→ How to complete this task:
Could you restate word for word only the lines below from the one holding "Preferences - Istova: [677,128,1063,400]" to the one holding "USB 78: [221,74,272,111]", inclusive, and leave out the pictures?

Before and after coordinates
────────────────
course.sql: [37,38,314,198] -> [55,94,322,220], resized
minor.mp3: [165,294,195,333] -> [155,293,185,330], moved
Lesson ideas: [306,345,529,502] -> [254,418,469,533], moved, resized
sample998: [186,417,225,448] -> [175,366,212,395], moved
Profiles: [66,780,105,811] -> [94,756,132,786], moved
────────────────
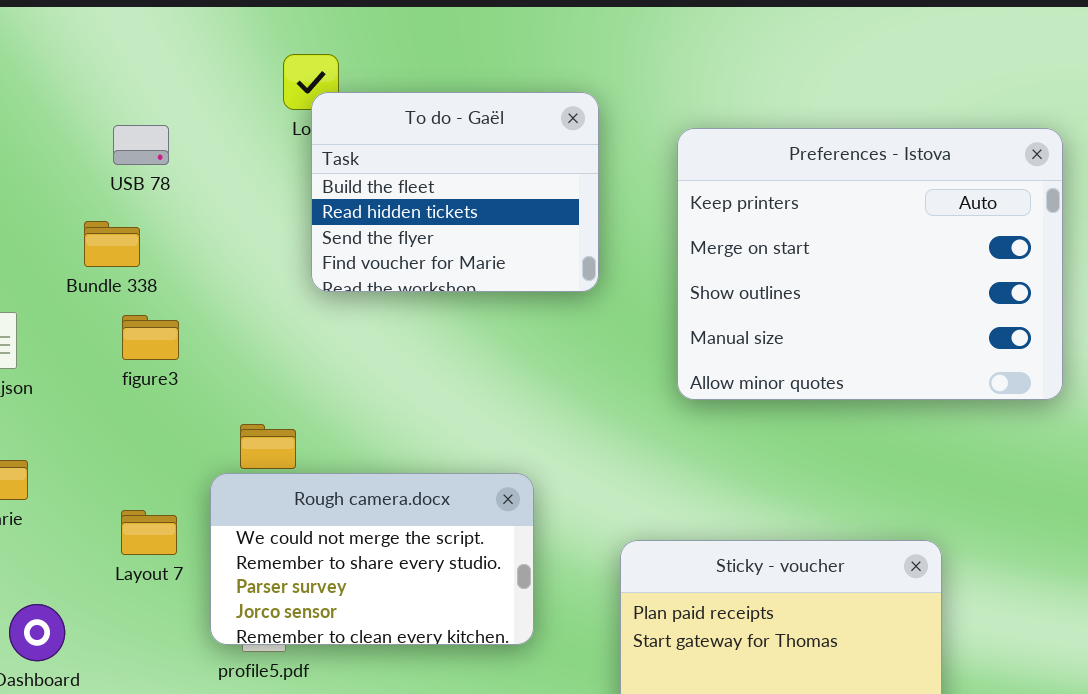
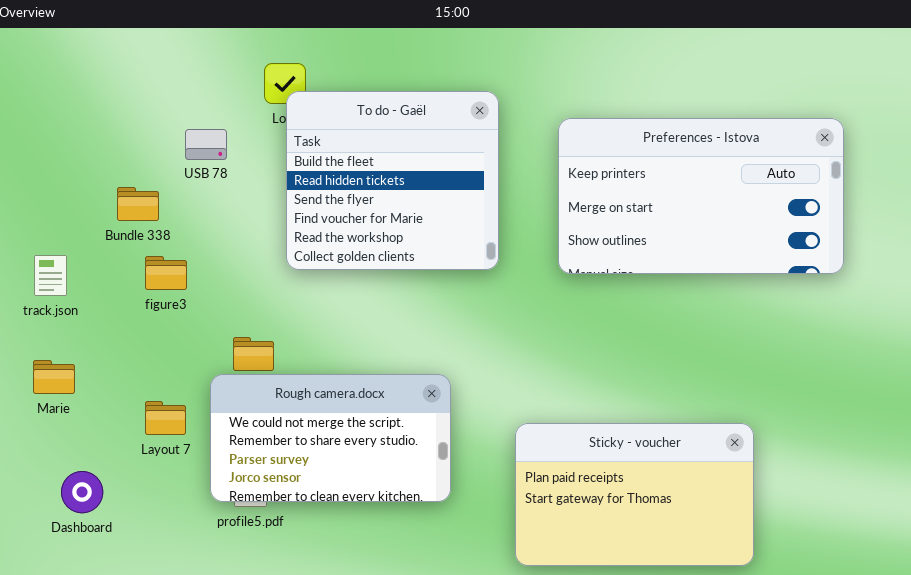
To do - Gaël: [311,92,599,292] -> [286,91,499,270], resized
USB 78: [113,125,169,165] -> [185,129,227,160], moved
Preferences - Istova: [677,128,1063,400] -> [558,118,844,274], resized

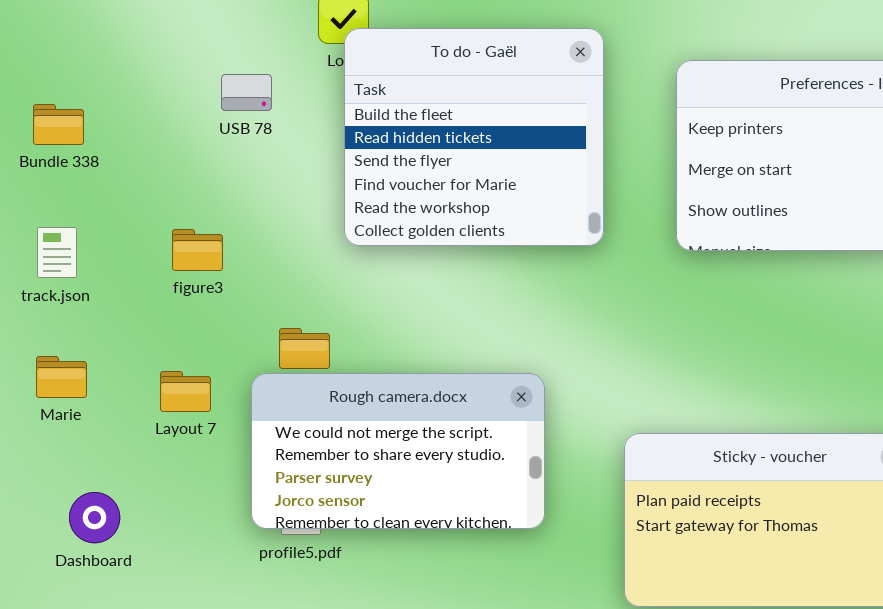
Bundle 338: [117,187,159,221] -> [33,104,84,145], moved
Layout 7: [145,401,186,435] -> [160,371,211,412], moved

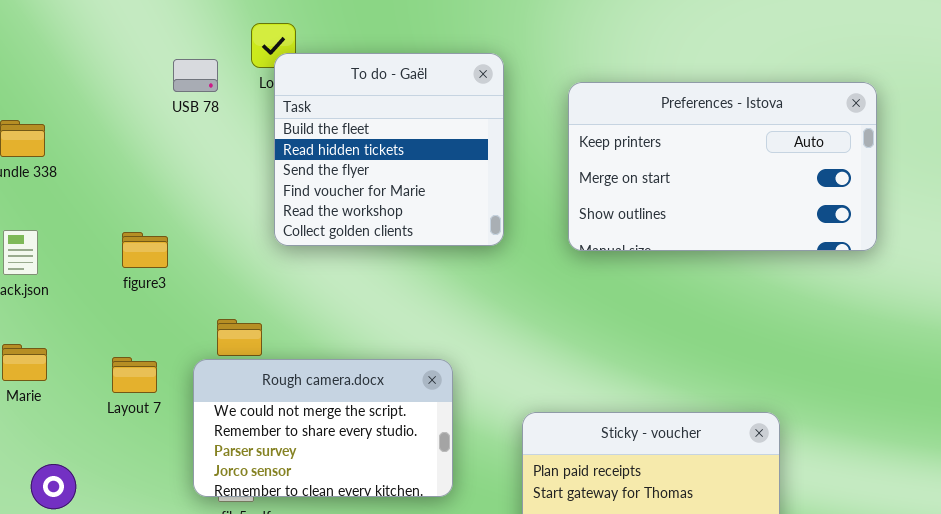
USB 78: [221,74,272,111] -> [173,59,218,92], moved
────────────────
→ Completed task:
Preferences - Istova: [677,128,1063,400] -> [558,118,844,274], resized

Bundle 338: [117,187,159,221] -> [33,104,84,145], moved
Layout 7: [145,401,186,435] -> [160,371,211,412], moved

USB 78: [221,74,272,111] -> [173,59,218,92], moved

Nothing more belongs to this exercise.